## SHORT TASK
Copy out the entries below, from the line containing "Khartoum: 9:04 -> 9:07" down to the line containing "Omar: 21:29 -> 21:27", including both of those lines. Leave the pictures out.

## STORED DATA

————————

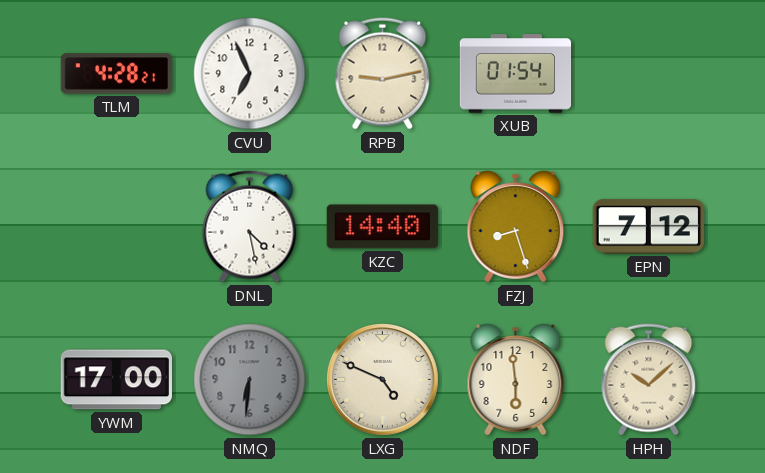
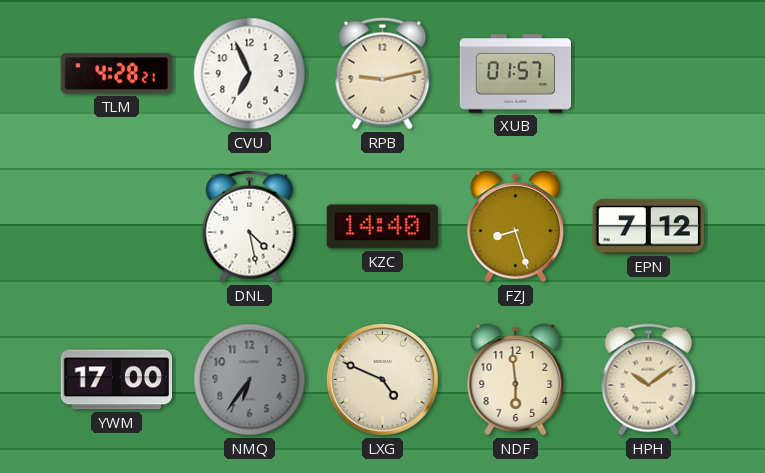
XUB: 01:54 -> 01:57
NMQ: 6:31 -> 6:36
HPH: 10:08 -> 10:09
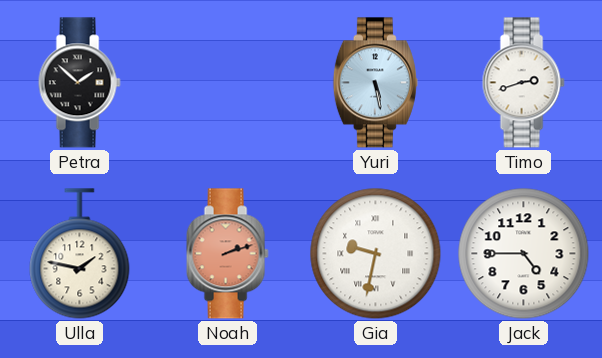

————————

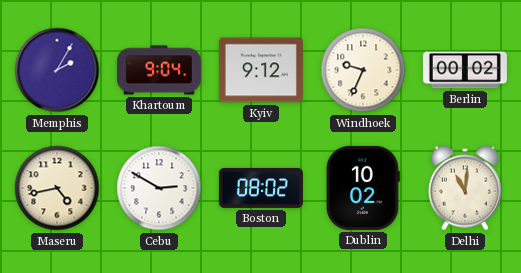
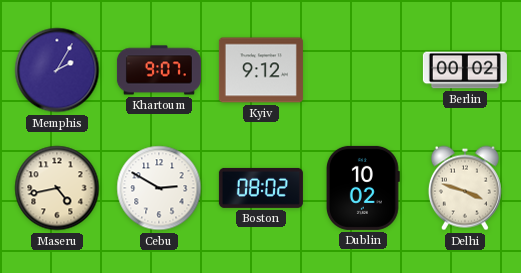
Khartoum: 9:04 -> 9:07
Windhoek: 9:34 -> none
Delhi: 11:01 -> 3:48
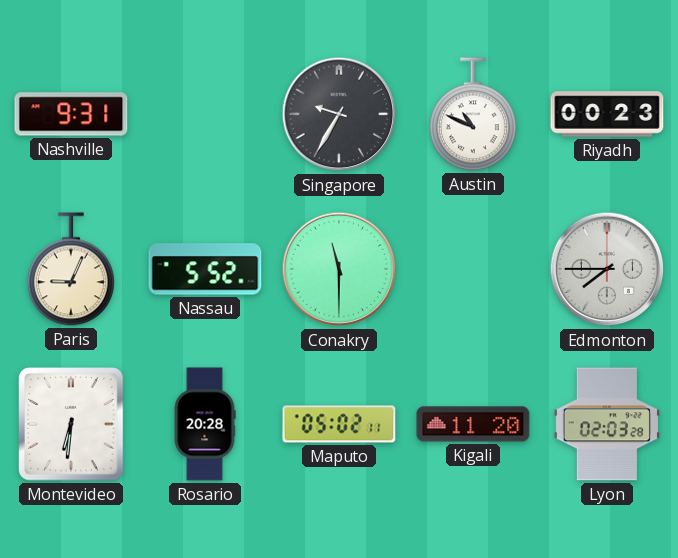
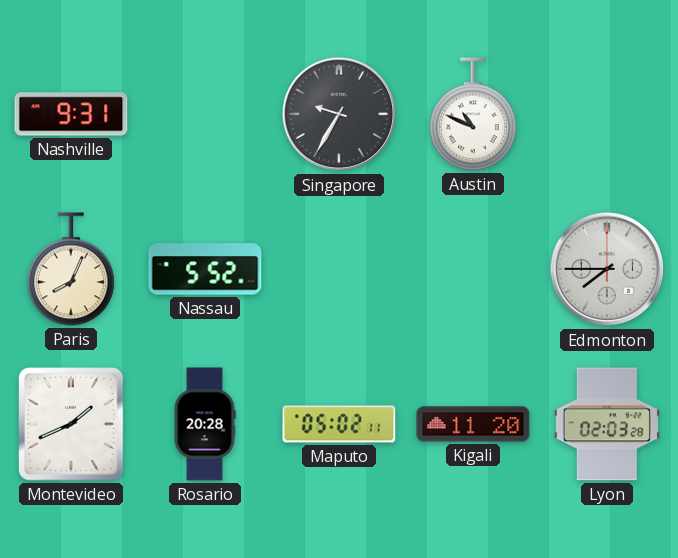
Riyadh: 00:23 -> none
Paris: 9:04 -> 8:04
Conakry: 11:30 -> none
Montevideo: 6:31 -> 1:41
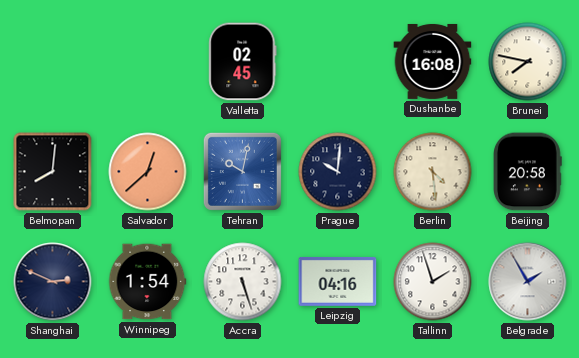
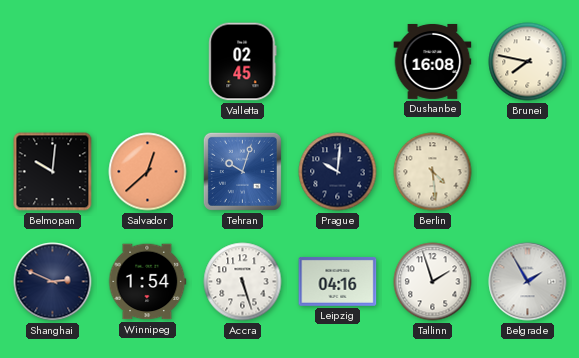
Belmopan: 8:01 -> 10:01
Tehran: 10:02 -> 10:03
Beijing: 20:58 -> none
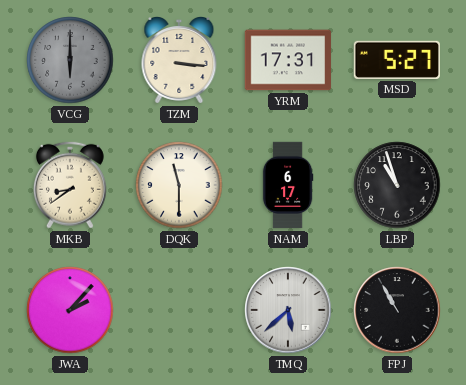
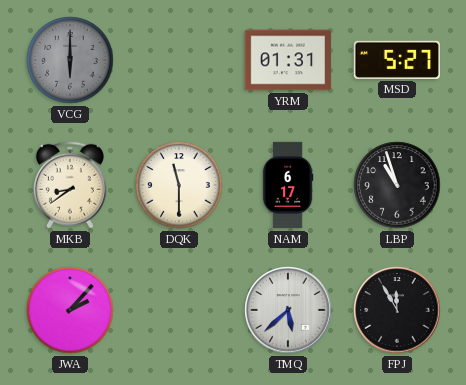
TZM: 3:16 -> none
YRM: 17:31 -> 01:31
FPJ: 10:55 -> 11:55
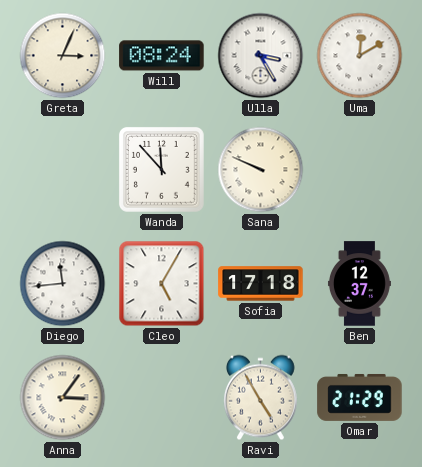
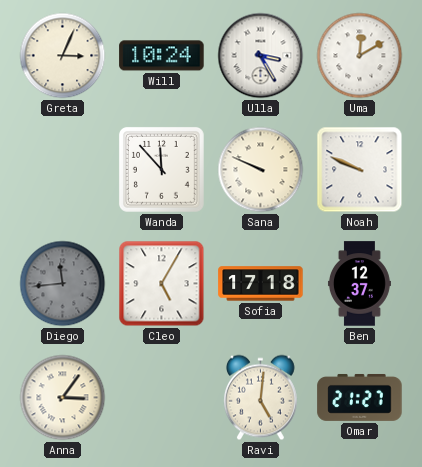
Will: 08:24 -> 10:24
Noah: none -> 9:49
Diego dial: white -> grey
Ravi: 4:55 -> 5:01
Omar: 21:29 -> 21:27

————————

## TASK ANSWER
Khartoum: 9:04 -> 9:07
Windhoek: 9:34 -> none
Delhi: 11:01 -> 3:48
Riyadh: 00:23 -> none
Paris: 9:04 -> 8:04
Conakry: 11:30 -> none
Montevideo: 6:31 -> 1:41
Belmopan: 8:01 -> 10:01
Tehran: 10:02 -> 10:03
Beijing: 20:58 -> none
TZM: 3:16 -> none
YRM: 17:31 -> 01:31
FPJ: 10:55 -> 11:55
Will: 08:24 -> 10:24
Noah: none -> 9:49
Diego dial: white -> grey
Ravi: 4:55 -> 5:01
Omar: 21:29 -> 21:27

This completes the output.